(Exercise details)
Go through the entries below. Copy out every line that contains "Optora".

[Extracted data entries]
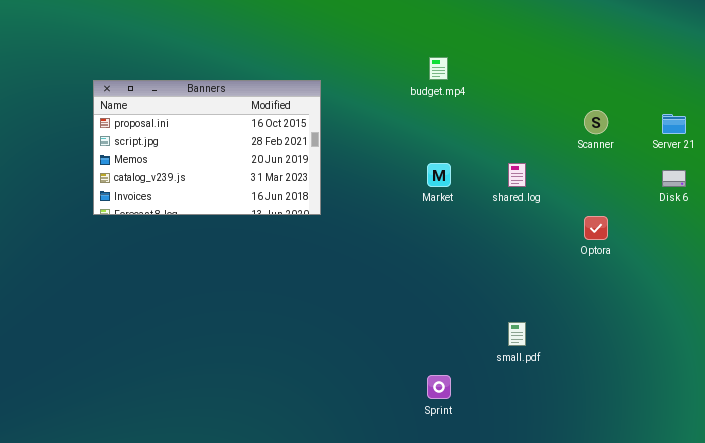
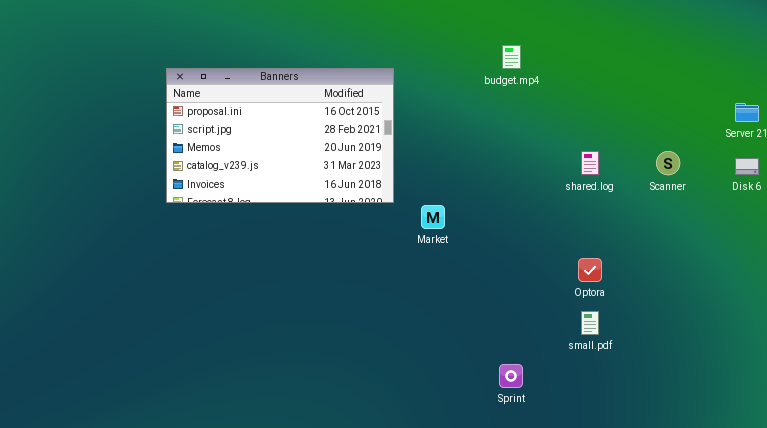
Scanner: [584,110,608,134] -> [656,151,680,175], moved
Market: [427,163,451,187] -> [421,205,445,229], moved
Optora: [584,216,608,240] -> [578,258,602,282], moved

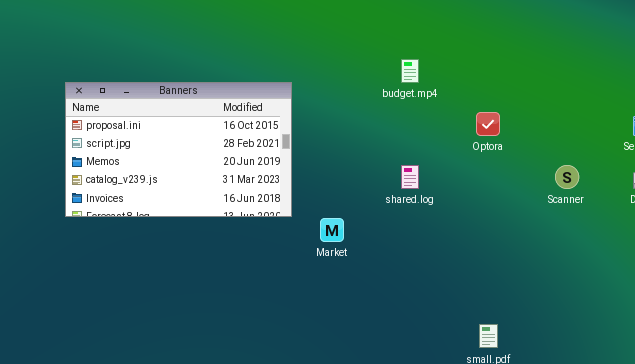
shared.log: [581,151,599,175] -> [401,165,419,189], moved
Optora: [578,258,602,282] -> [476,112,500,136], moved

(Solution to this problem)
Optora: [584,216,608,240] -> [578,258,602,282], moved
Optora: [578,258,602,282] -> [476,112,500,136], moved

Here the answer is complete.